▸ **EXERCISE DIRECTIONS**
Your task is to repeat exactly the lines below between the line holding "The WHITE CARROT" and the line holding "The BROWN HEADPHONES", inclusive, and only those.

--- START ---

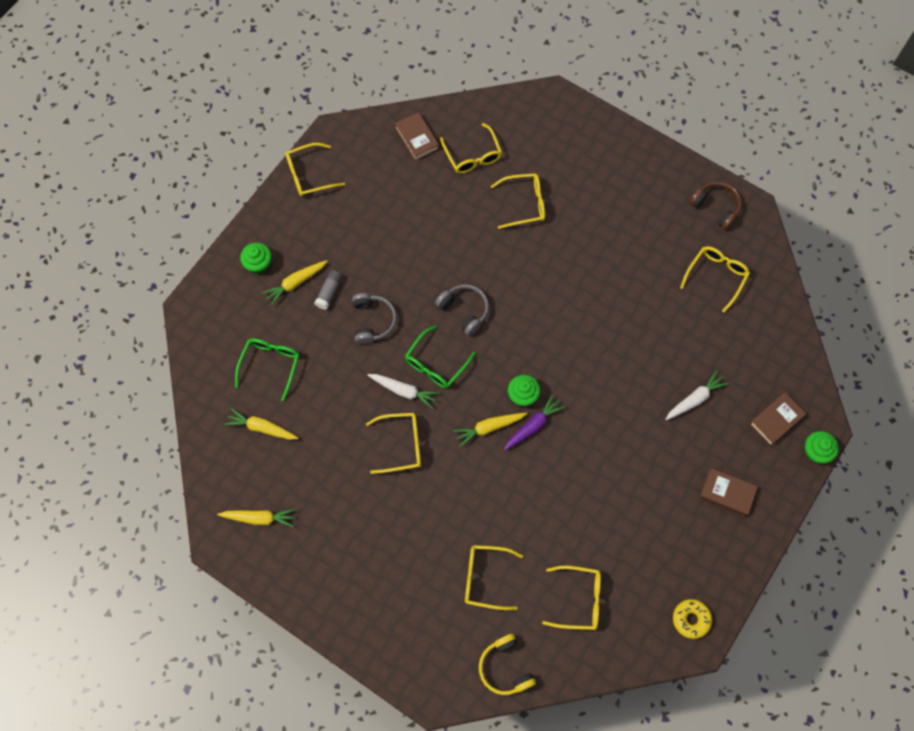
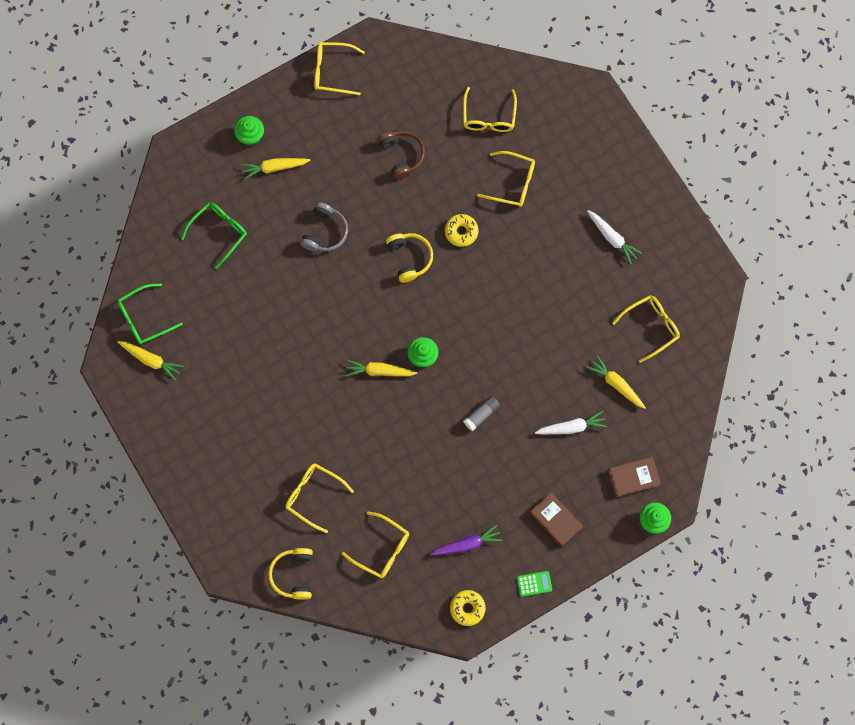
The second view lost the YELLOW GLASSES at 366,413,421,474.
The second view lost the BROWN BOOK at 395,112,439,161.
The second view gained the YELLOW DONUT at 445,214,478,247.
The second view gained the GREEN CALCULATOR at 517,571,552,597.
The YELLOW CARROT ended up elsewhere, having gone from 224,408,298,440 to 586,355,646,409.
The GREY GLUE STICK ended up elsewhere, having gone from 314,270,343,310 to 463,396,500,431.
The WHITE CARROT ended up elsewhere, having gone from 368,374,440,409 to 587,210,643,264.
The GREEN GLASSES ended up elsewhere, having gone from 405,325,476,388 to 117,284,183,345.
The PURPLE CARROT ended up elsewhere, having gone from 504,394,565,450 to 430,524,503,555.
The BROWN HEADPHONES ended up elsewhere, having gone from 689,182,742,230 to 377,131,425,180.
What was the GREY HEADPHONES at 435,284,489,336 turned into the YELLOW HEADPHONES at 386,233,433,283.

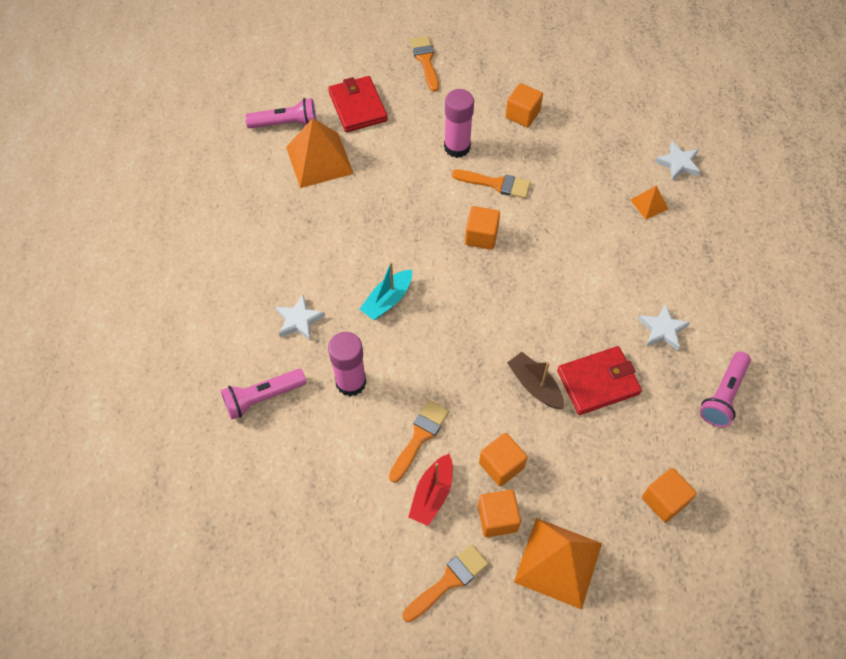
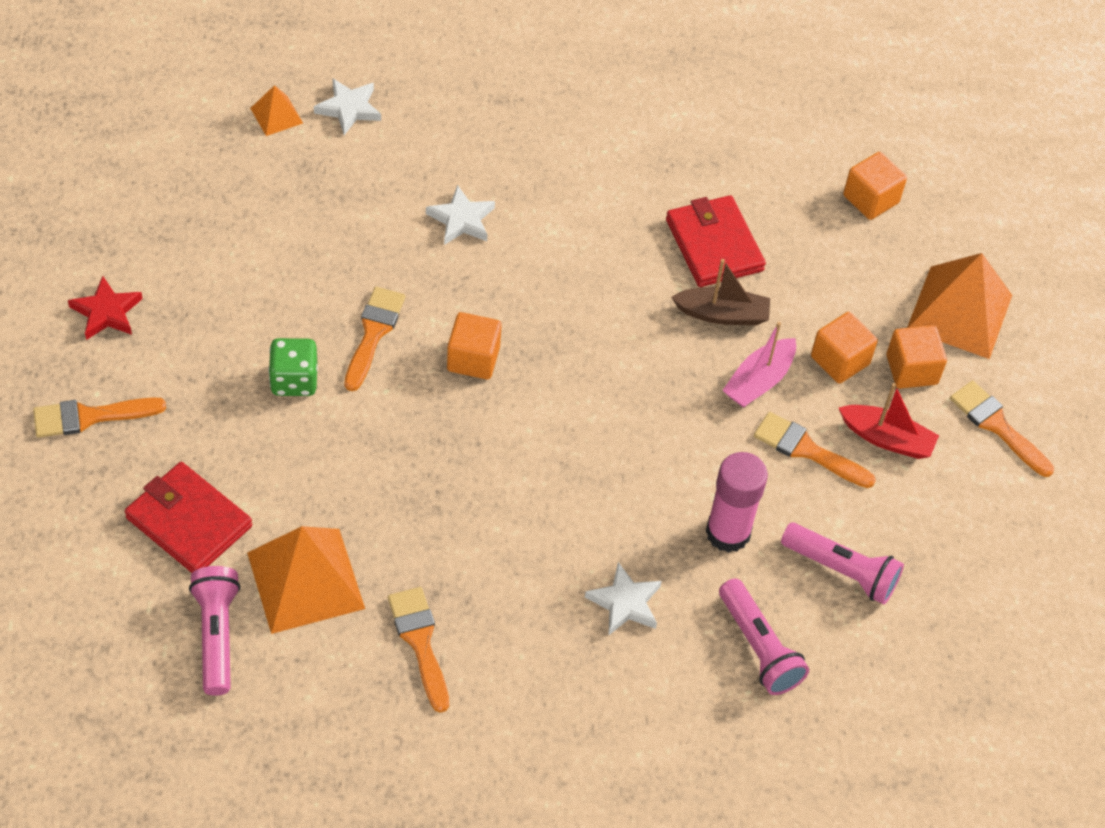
The second view lost the TURQUOISE BOAT at 359,262,412,320.
The second view lost the ORANGE CUBE at 505,83,543,127.
The second view gained the RED STAR at 68,276,143,340.
The second view gained the ORANGE BRUSH at 388,587,449,713.
The second view gained the PINK BOAT at 722,322,796,408.
The ORANGE PYRAMID ended up elsewhere, having gone from 631,186,668,219 to 250,85,303,136.
The WHITE STAR ended up elsewhere, having gone from 638,303,690,350 to 426,185,495,245.
The PINK FLASHLIGHT ended up elsewhere, having gone from 700,352,751,427 to 781,523,904,604.
Where the PINK GLUE STICK stood at 444,89,474,158, the GREEN DICE came to stand at 268,338,318,396.
The RED WALLET at 328,76,388,132 ended up facing another way, 60 degrees clockwise from before.
The BROWN BOAT at 507,352,564,409 ended up facing another way, 135 degrees counterclockwise from before.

--- END ---

▸ **RESULT**
The WHITE CARROT ended up elsewhere, having gone from 368,374,440,409 to 587,210,643,264.
The GREEN GLASSES ended up elsewhere, having gone from 405,325,476,388 to 117,284,183,345.
The PURPLE CARROT ended up elsewhere, having gone from 504,394,565,450 to 430,524,503,555.
The BROWN HEADPHONES ended up elsewhere, having gone from 689,182,742,230 to 377,131,425,180.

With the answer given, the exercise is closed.